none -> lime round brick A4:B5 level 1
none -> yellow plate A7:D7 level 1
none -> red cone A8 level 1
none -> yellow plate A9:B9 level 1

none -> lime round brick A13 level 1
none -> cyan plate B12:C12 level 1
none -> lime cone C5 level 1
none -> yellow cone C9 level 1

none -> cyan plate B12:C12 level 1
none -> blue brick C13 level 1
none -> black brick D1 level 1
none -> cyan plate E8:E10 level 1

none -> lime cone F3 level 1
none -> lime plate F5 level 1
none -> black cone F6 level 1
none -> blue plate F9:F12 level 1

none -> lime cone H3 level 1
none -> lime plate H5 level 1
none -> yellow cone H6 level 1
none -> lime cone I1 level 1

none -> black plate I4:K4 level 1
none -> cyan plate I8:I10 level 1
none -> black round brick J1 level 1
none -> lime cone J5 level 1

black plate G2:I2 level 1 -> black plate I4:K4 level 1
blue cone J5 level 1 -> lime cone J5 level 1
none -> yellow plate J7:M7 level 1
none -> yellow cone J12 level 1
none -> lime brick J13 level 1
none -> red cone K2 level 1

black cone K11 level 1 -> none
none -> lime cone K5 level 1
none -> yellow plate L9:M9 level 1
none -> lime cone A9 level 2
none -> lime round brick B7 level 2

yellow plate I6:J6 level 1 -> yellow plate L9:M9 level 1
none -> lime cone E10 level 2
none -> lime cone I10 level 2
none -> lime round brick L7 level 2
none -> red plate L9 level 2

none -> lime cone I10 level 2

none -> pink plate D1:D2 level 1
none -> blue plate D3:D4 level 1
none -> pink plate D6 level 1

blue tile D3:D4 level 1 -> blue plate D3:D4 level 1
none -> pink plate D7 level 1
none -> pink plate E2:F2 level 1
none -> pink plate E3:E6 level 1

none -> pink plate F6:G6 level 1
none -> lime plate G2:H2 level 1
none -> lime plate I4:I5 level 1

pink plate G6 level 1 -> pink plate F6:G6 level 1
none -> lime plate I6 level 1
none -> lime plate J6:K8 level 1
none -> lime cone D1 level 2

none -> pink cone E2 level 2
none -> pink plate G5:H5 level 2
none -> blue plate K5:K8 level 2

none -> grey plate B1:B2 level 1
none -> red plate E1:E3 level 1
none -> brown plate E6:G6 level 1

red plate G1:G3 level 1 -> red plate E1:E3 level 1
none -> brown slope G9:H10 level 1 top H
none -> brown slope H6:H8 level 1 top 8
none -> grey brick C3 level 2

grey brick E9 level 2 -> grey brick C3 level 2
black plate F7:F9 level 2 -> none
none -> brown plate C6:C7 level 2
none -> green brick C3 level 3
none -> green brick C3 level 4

-------------------------

## [Work required]
From the line containing "none -> pink plate F6:G6 level 1" through the closing line of the material above, return every line exactly and omit all others.

## [Task result]
none -> pink plate F6:G6 level 1
none -> lime plate G2:H2 level 1
none -> lime plate I4:I5 level 1

pink plate G6 level 1 -> pink plate F6:G6 level 1
none -> lime plate I6 level 1
none -> lime plate J6:K8 level 1
none -> lime cone D1 level 2

none -> pink cone E2 level 2
none -> pink plate G5:H5 level 2
none -> blue plate K5:K8 level 2

none -> grey plate B1:B2 level 1
none -> red plate E1:E3 level 1
none -> brown plate E6:G6 level 1

red plate G1:G3 level 1 -> red plate E1:E3 level 1
none -> brown slope G9:H10 level 1 top H
none -> brown slope H6:H8 level 1 top 8
none -> grey brick C3 level 2

grey brick E9 level 2 -> grey brick C3 level 2
black plate F7:F9 level 2 -> none
none -> brown plate C6:C7 level 2
none -> green brick C3 level 3
none -> green brick C3 level 4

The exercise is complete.